**Your objective**:
From first line to last, copy the listing exactly and omit its pictures.

**Extracted material**:
•••••

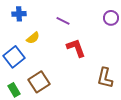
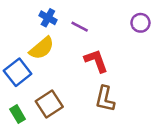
blue cross: (19, 14) -> (48, 18), moved, turned 32
yellow semicircle: (33, 38) -> (42, 48), size x1.5
brown L-shape: (105, 78) -> (105, 99), moved

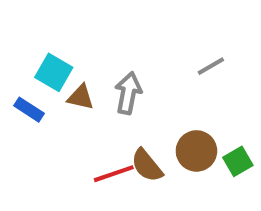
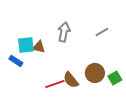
cyan square: (54, 72) -> (26, 45), moved, turned -36
gray arrow: (128, 93) -> (64, 32), moved
blue rectangle: (29, 110) -> (16, 61), moved

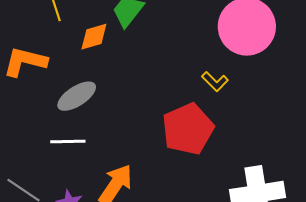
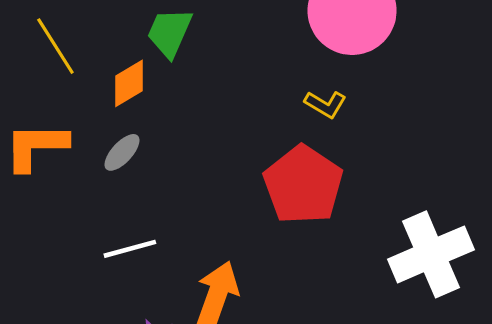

•••••

**Task answer**:
blue cross: (19, 14) -> (48, 18), moved, turned 32
yellow semicircle: (33, 38) -> (42, 48), size x1.5
brown L-shape: (105, 78) -> (105, 99), moved

cyan square: (54, 72) -> (26, 45), moved, turned -36
gray arrow: (128, 93) -> (64, 32), moved
blue rectangle: (29, 110) -> (16, 61), moved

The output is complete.